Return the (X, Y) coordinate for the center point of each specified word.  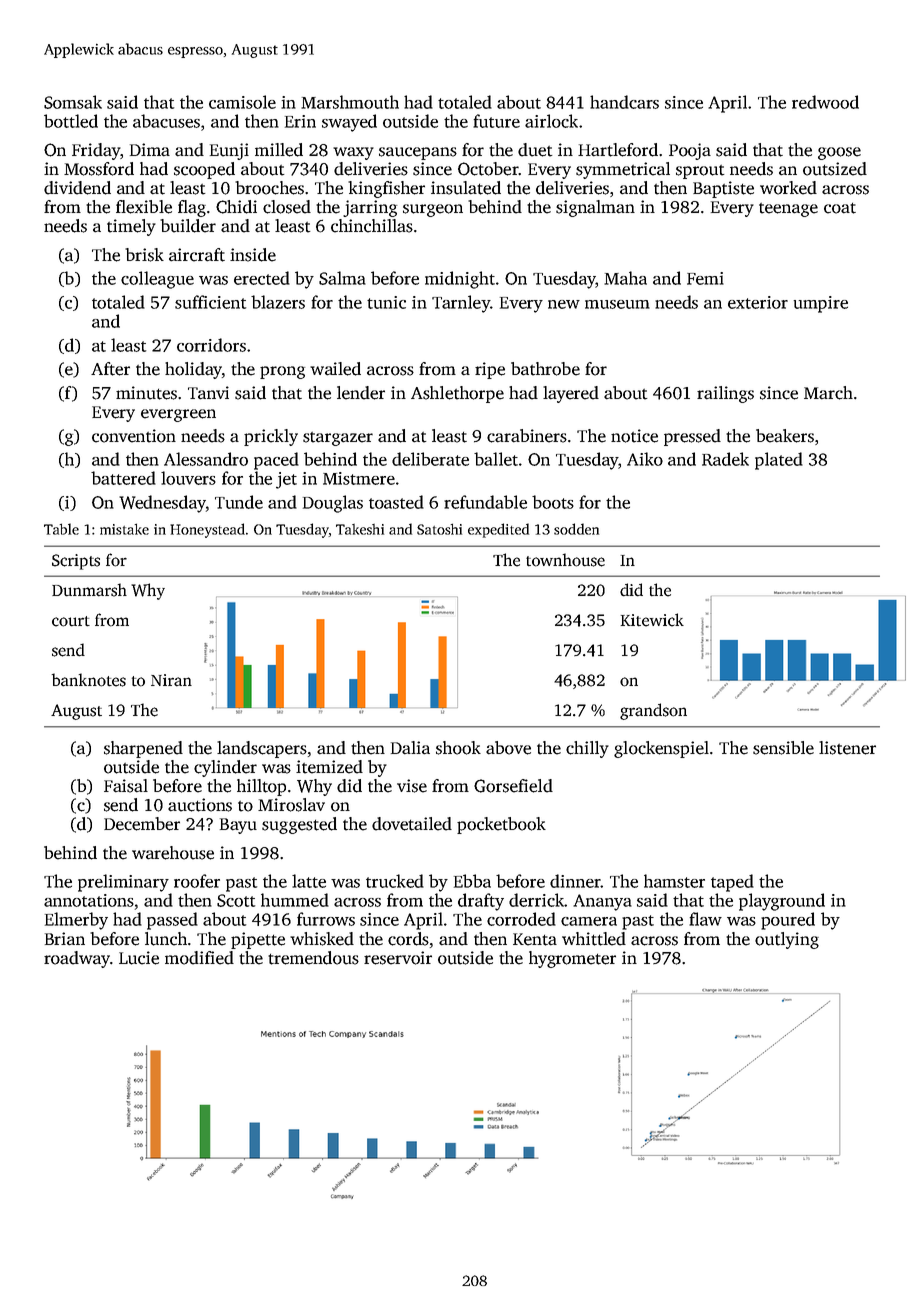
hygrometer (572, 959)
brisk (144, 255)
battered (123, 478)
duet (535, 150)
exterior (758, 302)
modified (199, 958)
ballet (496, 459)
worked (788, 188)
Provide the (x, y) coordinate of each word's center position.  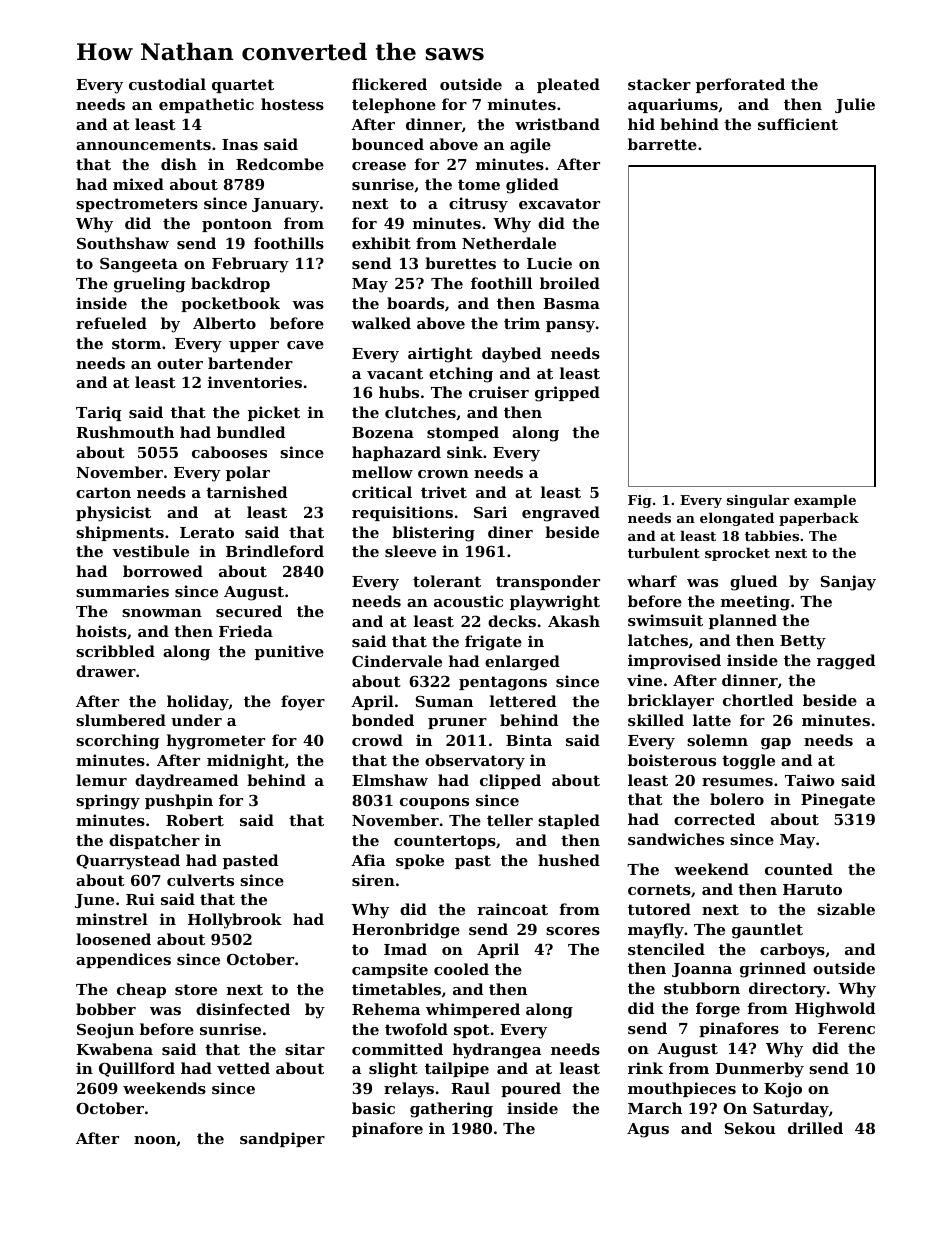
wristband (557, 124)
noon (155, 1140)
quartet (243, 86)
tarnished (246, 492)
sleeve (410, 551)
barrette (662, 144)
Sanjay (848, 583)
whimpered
* * *
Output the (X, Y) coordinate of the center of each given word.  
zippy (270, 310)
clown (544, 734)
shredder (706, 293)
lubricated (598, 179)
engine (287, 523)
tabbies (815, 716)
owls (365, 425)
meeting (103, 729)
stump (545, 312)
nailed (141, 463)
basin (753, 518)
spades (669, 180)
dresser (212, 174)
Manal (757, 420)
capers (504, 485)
...
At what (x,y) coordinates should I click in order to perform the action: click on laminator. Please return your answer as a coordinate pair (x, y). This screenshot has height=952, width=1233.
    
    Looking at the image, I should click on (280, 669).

▶ _What is required_
Update the records from the line containing "lubricated (598, 179)" down to the line containing "capers (504, 485)" by replacing "engine" with "motor", leaving everything else unchanged. Write out only those lines.

▶ _Output of the task_
lubricated (598, 179)
motor (287, 523)
tabbies (815, 716)
owls (365, 425)
meeting (103, 729)
stump (545, 312)
nailed (141, 463)
basin (753, 518)
spades (669, 180)
dresser (212, 174)
Manal (757, 420)
capers (504, 485)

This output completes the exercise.